Required work | Retype the rows from the line containing "Between wooden bookshelf" down to the line containing "Can you tell", including both of those lines.

--- START OF The data ---

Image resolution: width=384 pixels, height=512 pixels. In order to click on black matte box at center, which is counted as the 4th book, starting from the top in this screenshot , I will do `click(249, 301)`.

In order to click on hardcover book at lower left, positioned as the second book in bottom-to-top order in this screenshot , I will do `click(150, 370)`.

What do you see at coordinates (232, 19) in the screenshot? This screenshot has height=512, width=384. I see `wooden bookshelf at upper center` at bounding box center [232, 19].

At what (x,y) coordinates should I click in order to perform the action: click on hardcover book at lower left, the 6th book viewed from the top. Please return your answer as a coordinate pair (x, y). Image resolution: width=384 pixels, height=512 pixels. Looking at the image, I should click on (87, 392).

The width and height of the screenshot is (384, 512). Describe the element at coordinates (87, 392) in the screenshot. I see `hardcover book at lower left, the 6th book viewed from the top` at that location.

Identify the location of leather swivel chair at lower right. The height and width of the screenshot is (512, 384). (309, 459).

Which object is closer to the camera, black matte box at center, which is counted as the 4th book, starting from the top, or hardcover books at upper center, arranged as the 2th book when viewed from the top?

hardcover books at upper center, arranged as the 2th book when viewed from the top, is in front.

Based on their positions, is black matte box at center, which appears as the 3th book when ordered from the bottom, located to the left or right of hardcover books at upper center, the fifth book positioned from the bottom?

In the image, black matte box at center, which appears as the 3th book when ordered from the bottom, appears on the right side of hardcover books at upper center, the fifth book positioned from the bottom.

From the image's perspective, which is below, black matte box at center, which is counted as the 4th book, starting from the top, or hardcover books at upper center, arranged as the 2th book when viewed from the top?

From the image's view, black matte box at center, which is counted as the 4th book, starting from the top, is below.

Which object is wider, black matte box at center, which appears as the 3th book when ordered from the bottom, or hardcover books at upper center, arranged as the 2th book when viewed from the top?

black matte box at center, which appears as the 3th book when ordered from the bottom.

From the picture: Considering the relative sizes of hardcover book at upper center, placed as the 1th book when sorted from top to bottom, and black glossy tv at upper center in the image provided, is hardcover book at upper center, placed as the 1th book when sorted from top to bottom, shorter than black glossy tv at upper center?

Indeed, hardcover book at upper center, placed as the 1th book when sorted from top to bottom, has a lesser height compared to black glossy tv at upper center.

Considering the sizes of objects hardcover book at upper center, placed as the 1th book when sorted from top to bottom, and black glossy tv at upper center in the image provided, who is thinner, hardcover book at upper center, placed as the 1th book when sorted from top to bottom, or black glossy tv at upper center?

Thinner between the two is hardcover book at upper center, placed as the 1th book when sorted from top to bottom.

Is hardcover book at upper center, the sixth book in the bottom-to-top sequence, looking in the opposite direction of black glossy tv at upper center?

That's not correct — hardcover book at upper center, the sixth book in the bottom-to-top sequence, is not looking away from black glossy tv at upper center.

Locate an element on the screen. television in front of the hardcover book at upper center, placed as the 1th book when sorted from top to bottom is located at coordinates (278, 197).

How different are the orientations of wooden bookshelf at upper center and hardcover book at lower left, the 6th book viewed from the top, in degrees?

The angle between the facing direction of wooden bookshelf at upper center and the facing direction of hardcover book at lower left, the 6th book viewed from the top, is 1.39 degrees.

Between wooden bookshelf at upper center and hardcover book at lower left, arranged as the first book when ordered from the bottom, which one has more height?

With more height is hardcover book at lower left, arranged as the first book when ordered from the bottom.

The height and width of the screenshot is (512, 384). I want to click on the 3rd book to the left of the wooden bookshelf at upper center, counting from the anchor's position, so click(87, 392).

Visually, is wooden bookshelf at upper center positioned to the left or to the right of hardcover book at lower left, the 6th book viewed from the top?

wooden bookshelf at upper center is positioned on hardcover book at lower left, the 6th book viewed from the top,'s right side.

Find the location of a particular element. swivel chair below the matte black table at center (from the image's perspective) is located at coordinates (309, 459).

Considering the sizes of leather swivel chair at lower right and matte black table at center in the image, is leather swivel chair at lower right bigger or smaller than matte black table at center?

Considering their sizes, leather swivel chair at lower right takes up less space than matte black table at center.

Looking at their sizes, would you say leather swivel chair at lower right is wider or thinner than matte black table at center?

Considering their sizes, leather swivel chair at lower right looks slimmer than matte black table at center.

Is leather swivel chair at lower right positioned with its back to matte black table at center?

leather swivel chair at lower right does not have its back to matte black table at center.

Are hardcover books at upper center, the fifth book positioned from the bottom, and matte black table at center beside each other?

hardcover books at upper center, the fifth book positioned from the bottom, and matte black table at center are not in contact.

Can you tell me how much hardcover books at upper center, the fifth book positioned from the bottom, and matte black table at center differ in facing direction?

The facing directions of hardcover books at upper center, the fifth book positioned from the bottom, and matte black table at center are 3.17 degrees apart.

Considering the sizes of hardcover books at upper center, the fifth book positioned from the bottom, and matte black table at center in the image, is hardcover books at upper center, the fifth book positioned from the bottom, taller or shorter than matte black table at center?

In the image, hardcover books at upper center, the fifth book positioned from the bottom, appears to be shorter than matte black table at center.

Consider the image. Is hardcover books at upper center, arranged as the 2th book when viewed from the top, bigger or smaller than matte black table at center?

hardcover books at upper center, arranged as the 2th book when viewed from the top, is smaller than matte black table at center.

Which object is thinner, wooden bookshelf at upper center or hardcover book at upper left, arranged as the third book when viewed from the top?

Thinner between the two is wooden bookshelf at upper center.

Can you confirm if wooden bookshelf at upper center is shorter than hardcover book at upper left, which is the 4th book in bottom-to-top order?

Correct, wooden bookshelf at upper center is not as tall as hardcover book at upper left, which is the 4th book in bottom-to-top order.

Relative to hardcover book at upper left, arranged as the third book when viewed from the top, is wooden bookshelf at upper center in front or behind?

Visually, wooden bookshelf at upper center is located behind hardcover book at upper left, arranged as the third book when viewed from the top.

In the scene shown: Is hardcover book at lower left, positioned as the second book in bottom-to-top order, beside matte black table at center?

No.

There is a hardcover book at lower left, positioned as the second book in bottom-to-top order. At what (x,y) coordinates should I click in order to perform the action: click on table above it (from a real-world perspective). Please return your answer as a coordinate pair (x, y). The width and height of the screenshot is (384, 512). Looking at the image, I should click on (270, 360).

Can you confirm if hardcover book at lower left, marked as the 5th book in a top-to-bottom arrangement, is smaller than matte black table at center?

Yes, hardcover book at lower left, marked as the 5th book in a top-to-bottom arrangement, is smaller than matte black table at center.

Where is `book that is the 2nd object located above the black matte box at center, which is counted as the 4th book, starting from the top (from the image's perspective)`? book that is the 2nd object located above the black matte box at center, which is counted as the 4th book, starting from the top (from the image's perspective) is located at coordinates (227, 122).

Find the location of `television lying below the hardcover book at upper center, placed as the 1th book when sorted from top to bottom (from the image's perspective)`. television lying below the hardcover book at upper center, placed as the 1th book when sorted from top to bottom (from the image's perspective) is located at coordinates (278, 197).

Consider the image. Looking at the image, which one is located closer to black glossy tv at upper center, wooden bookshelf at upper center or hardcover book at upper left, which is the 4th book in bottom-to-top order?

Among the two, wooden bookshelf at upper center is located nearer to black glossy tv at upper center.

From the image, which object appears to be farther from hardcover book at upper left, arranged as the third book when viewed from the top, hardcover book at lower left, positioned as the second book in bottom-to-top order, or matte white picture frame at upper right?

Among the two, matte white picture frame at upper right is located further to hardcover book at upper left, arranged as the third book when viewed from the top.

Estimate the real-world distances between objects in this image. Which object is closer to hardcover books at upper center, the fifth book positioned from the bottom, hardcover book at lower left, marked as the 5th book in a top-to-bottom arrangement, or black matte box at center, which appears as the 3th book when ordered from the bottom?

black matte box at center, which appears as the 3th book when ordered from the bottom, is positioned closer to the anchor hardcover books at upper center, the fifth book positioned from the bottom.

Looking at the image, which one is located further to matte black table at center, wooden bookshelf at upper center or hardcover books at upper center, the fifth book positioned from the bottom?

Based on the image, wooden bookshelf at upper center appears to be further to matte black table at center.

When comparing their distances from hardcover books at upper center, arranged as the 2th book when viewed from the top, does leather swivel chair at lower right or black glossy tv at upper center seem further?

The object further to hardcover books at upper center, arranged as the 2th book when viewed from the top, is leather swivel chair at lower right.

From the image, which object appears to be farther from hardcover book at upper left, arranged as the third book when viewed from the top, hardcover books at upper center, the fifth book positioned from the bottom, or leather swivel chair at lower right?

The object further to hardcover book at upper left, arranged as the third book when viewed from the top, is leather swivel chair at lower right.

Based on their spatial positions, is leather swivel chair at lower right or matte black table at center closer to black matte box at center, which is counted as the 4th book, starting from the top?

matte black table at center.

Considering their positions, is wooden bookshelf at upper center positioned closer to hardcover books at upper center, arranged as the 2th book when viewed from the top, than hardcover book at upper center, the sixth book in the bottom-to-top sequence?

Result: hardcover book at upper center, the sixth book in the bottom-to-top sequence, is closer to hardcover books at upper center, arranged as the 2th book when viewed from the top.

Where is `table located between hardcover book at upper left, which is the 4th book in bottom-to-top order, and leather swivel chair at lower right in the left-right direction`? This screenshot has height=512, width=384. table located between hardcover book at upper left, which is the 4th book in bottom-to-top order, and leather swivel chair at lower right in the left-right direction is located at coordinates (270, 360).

--- END OF The data ---

Answer to this task |
Between wooden bookshelf at upper center and hardcover book at lower left, arranged as the first book when ordered from the bottom, which one has more height?

With more height is hardcover book at lower left, arranged as the first book when ordered from the bottom.

The height and width of the screenshot is (512, 384). I want to click on the 3rd book to the left of the wooden bookshelf at upper center, counting from the anchor's position, so click(87, 392).

Visually, is wooden bookshelf at upper center positioned to the left or to the right of hardcover book at lower left, the 6th book viewed from the top?

wooden bookshelf at upper center is positioned on hardcover book at lower left, the 6th book viewed from the top,'s right side.

Find the location of a particular element. swivel chair below the matte black table at center (from the image's perspective) is located at coordinates (309, 459).

Considering the sizes of leather swivel chair at lower right and matte black table at center in the image, is leather swivel chair at lower right bigger or smaller than matte black table at center?

Considering their sizes, leather swivel chair at lower right takes up less space than matte black table at center.

Looking at their sizes, would you say leather swivel chair at lower right is wider or thinner than matte black table at center?

Considering their sizes, leather swivel chair at lower right looks slimmer than matte black table at center.

Is leather swivel chair at lower right positioned with its back to matte black table at center?

leather swivel chair at lower right does not have its back to matte black table at center.

Are hardcover books at upper center, the fifth book positioned from the bottom, and matte black table at center beside each other?

hardcover books at upper center, the fifth book positioned from the bottom, and matte black table at center are not in contact.

Can you tell me how much hardcover books at upper center, the fifth book positioned from the bottom, and matte black table at center differ in facing direction?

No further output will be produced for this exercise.